Problem description> Please report each line in the items below that contains the string "with". Case matters.

(Stored data entries)

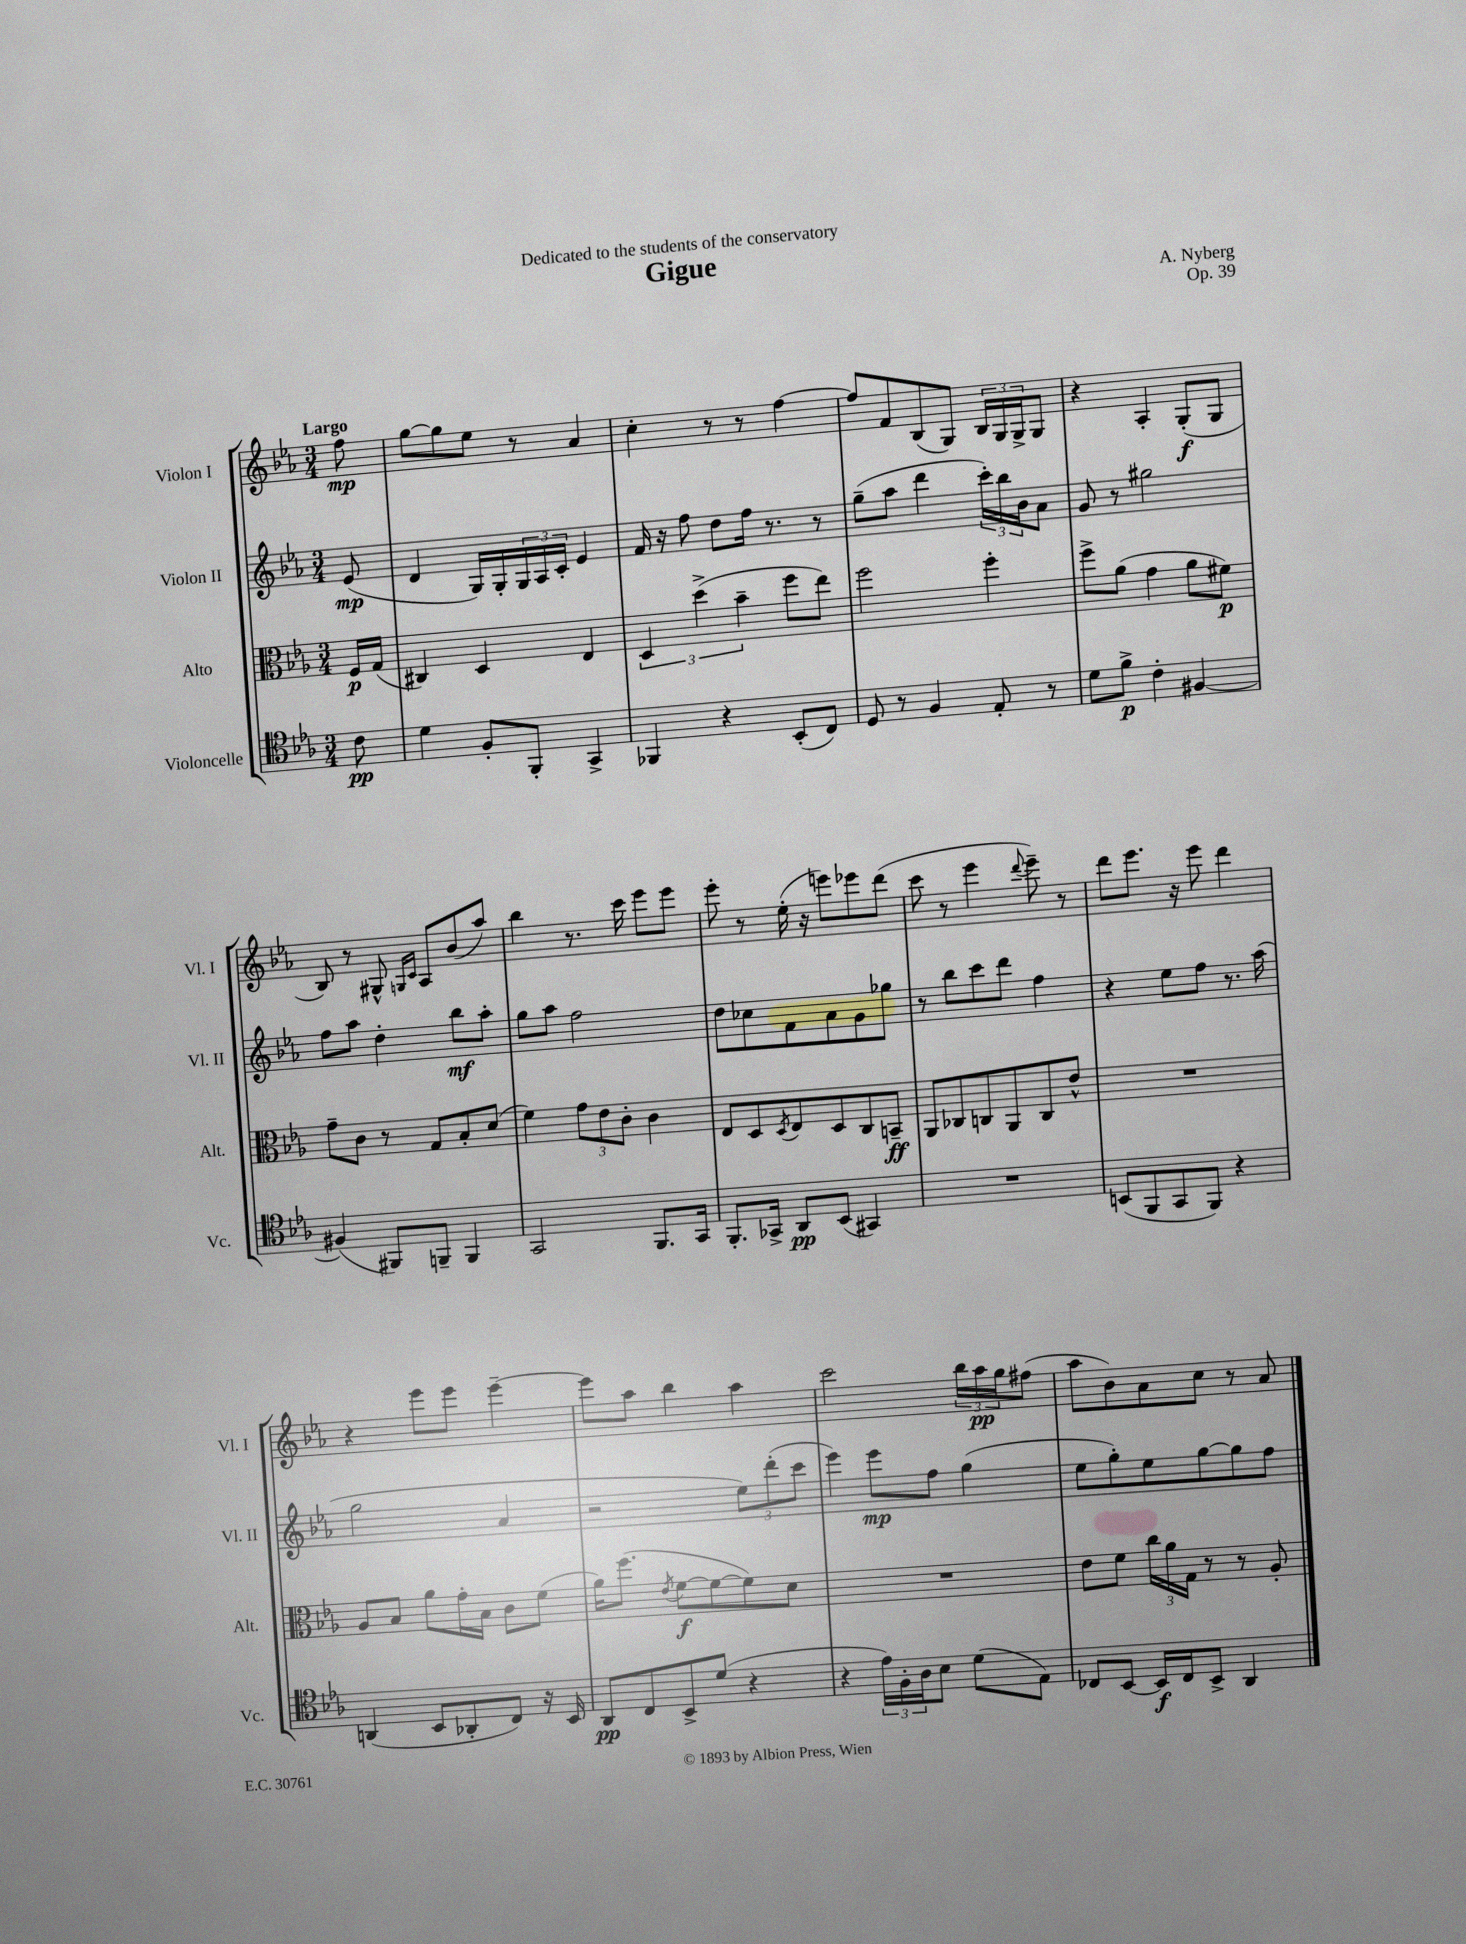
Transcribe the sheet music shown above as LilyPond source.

\header { title = "Gigue" composer = "A. Nyberg" dedication = "Dedicated to the students of the conservatory" opus = "Op. 39" }
<<
\new StaffGroup <<
\new Staff = "s0" \with { instrumentName = "Violon I" shortInstrumentName = "Vl. I" } {
    \clef treble \key ees \major \numericTimeSignature \time 3/4 \partial 8 \tempo "Largo"
    f''8\mp |
    g''8~ g''8 ees''8 r8 aes'4 |
    c''4-. r8 r8 f''4~ |
    f''8 f'8 bes8( g8) \tuplet 3/2 { bes16 g16 g16-> } g8 |
    r4 aes4-. g8-.\f( g8 |
    bes8) r8 gis8-^ \grace { g16 c'16 } aes8 bes'8( aes''8) |
    bes''4 r8. c'''16 ees'''8 ees'''8 |
    ees'''8-. r8 ees''16-.( r16 e'''8) ees'''8 d'''8( |
    c'''8 r8 ees'''4 \appoggiatura { d'''8 } ees'''8--) r8 |
    d'''8 ees'''8. r16 ees'''8 d'''4 |
    r4 ees'''8 ees'''8 ees'''4~-- |
    ees'''8 aes''8 bes''4 aes''4 |
    c'''2 \tuplet 3/2 { bes''16 aes''16\pp g''16 } fis''8( |
    aes''8 bes'8) aes'8 c''8 r8 aes'8 \bar "|." |
}
\new Staff = "s1" \with { instrumentName = "Violon II" shortInstrumentName = "Vl. II" } {
    \clef treble \key ees \major \numericTimeSignature \time 3/4 \partial 8
    ees'8\mp( |
    d'4 g16) g16-. \tuplet 3/2 { g16 aes16 c'16-. } ees'4 |
    f'16 r16 f''8 d''8 f''16 r8. r8 |
    g''8--( aes''8 d'''4 \tuplet 3/2 { c'''16-.) bes''16 bes'16 } aes'8 |
    g'8 r8 gis''2 |
    f''8 aes''8 d''4-. bes''8\mf aes''8-. |
    g''8 aes''8 f''2 |
    d''8 ces''8 f'8 aes'8 g'8 ges''8 |
    r8 bes''8 c'''8 d'''8 f''4 |
    r4 ees''8 f''8 r8. aes''16( |
    g''2 aes'4 |
    r2 \tuplet 3/2 { ees''8) d'''8-.( c'''8 } |
    ees'''4) ees'''8\mp f''8 g''4( |
    ees''8 g''8-.) ees''8 g''8~ g''8 f''8 \bar "|." |
}
\new Staff = "s2" \with { instrumentName = "Alto" shortInstrumentName = "Alt." } {
    \clef alto \key ees \major \numericTimeSignature \time 3/4 \partial 8
    f16\p g16( |
    cis4) d4 ees4 |
    \tuplet 3/2 { d4 d''4->( bes'4-- } f''8 ees''8) |
    f''2 f''4-. |
    f''8-> aes'8( g'4 aes'8 fis'8\p) |
    g'8-- c'8 r8 g8 bes8-. d'8( |
    f'4) \tuplet 3/2 { g'8 ees'8 c'8-. } c'4 |
    ees8 d8 \acciaccatura { d8 } ees8 d8 c8 b,8--\ff |
    aes,8 ces8 c8 aes,8 c8 ees'8-^ |
    R2. |
    aes8 bes8 aes'8 g'16-. bes16 c'8 f'8( |
    aes'16) f''8.( \acciaccatura { ees'8 } f'8~\f f'8~ f'8) d'8 |
    R2. |
    ees'8 f'8 \tuplet 3/2 { c''16 aes'16 g16 } r8 r8 aes8-. \bar "|." |
}
\new Staff = "s3" \with { instrumentName = "Violoncelle" shortInstrumentName = "Vc." } {
    \clef tenor \key ees \major \numericTimeSignature \time 3/4 \partial 8
    c'8\pp |
    d'4 f8-. f,8-. g,4-> |
    fes,4 r4 bes,8-.( c8) |
    d8 r8 f4 ees8-. r8 |
    d'8 f'8->\p c'4-. fis4~ |
    fis4( fis,8) f,8-- f,4 |
    g,2 f,8. g,16 |
    f,8.-. ges,16-> aes,8\pp bes,8( gis,4) |
    R2. |
    b,8( f,8 g,8 f,8) r4 |
    a,4( bes,8 aes,8-. c8) r16 bes,16 |
    aes,8\pp c8 bes,8-> d'8( r4 |
    r4 \tuplet 3/2 { ees'16) f16-. aes16 } bes8 d'8( ees8) |
    ces8 bes,8~ bes,16\f ces16 bes,8-> aes,4 \bar "|." |
}
>>
>>
\layout { \context { \Score \remove "Bar_number_engraver" } }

Correct result>
\new Staff = "s0" \with { instrumentName = "Violon I" shortInstrumentName = "Vl. I" } {
\new Staff = "s1" \with { instrumentName = "Violon II" shortInstrumentName = "Vl. II" } {
\new Staff = "s2" \with { instrumentName = "Alto" shortInstrumentName = "Alt." } {
\new Staff = "s3" \with { instrumentName = "Violoncelle" shortInstrumentName = "Vc." } {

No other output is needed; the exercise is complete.